• Your goal
Please quote exactly the lines below from the line containing "(434, 213) = (365, 165): none -> blue robot" to the line containing "(474, 326) = (388, 255): grey", both lines included, and nothing else.

• Records for this exercise
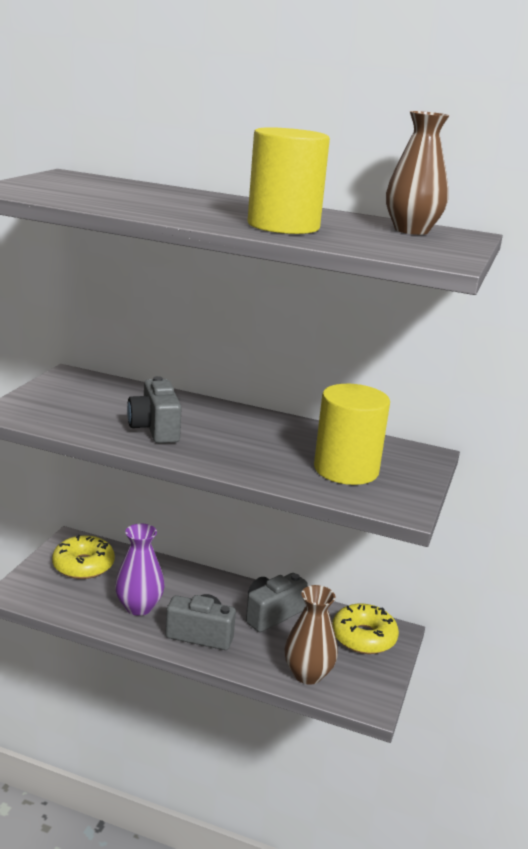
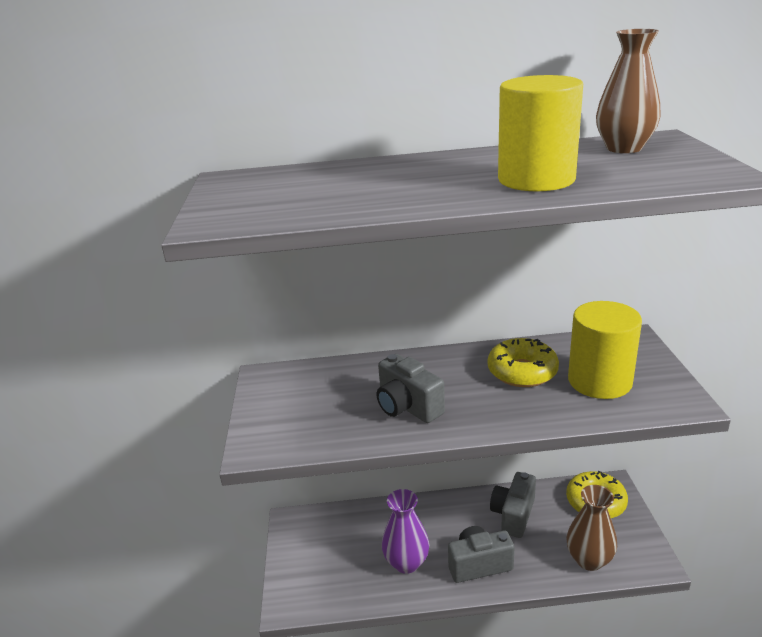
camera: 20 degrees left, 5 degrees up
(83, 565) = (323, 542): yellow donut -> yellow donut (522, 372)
--
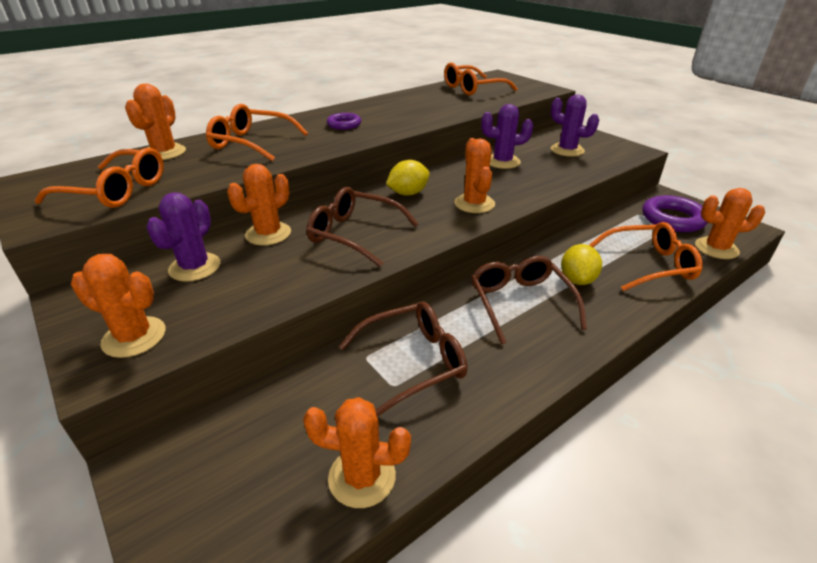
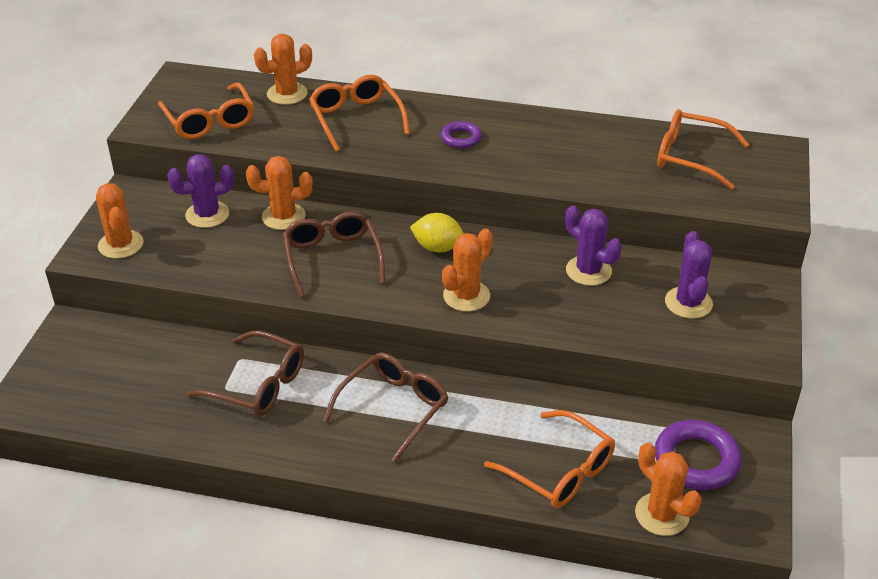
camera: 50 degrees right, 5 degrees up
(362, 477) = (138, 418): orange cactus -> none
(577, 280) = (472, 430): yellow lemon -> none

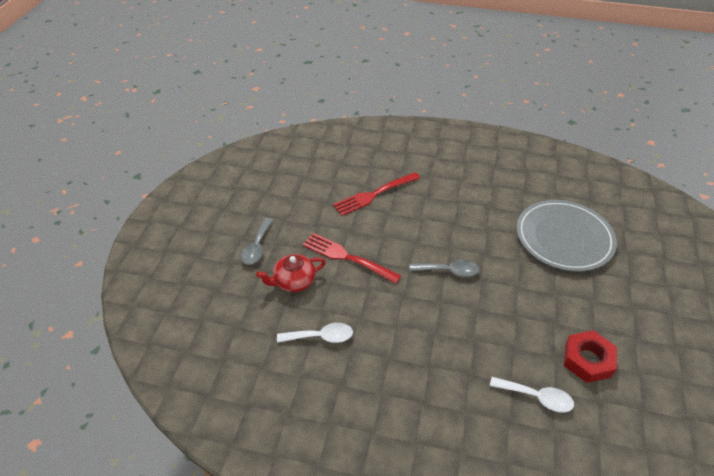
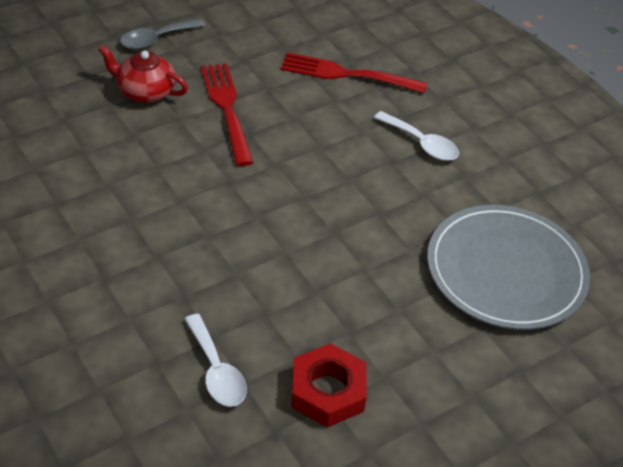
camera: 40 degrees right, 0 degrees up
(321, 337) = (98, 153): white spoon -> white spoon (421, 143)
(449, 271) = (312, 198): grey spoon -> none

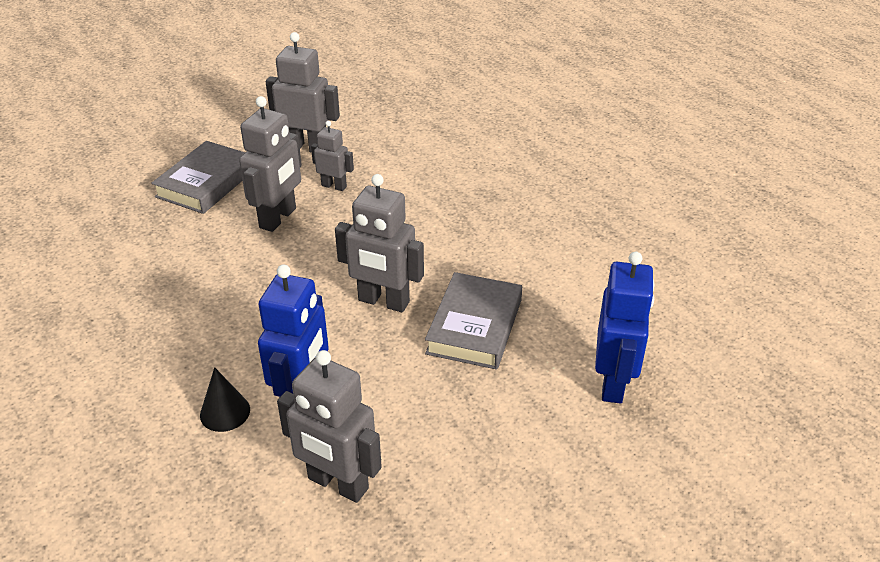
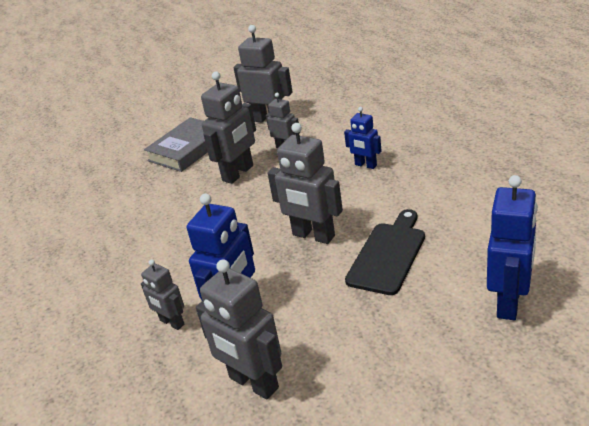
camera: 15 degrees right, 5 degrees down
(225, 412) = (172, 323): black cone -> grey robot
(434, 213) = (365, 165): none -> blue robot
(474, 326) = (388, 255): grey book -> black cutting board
...
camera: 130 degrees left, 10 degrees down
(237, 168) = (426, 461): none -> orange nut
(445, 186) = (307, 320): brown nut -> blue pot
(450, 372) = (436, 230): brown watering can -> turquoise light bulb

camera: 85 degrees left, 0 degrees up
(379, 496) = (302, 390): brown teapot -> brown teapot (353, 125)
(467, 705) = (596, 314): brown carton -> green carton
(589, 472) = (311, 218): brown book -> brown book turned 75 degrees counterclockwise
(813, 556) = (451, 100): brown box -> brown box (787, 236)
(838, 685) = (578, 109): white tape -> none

• Written response
(434, 213) = (365, 165): none -> blue robot
(474, 326) = (388, 255): grey book -> black cutting board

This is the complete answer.